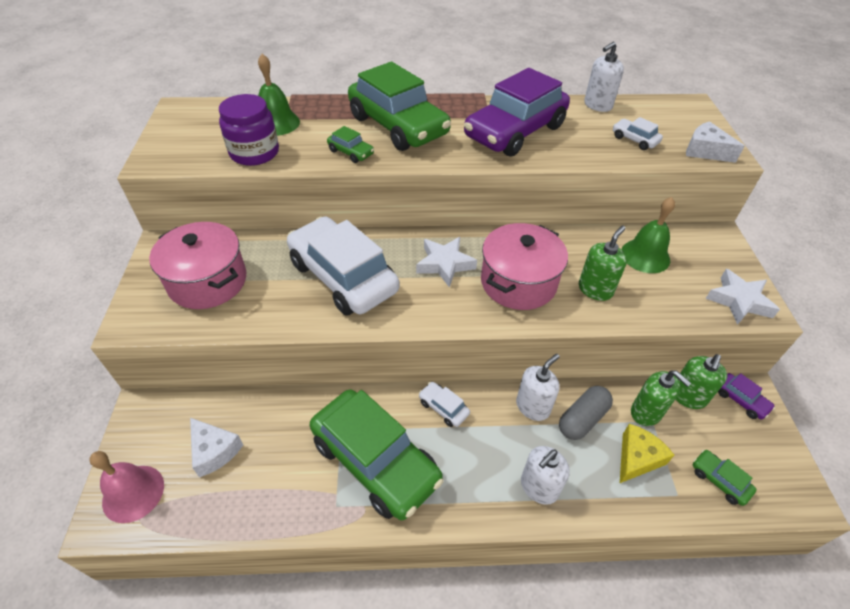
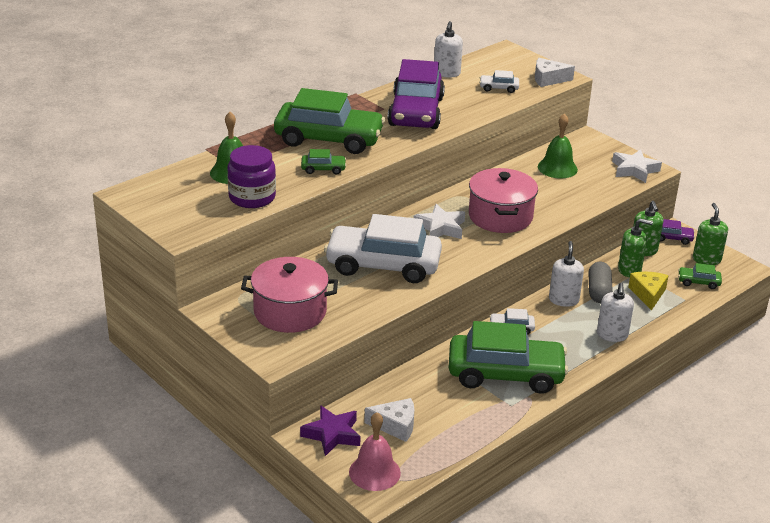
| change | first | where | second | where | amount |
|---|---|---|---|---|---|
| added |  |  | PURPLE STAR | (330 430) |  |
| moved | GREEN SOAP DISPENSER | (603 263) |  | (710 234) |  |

**REQUIRED ACTION**. Word-for-word output of the material above is needed, with the pictures left out.

**RESULT FOR THIS TASK**.
| change | first | where | second | where | amount |
|---|---|---|---|---|---|
| added |  |  | PURPLE STAR | (330 430) |  |
| moved | GREEN SOAP DISPENSER | (603 263) |  | (710 234) |  |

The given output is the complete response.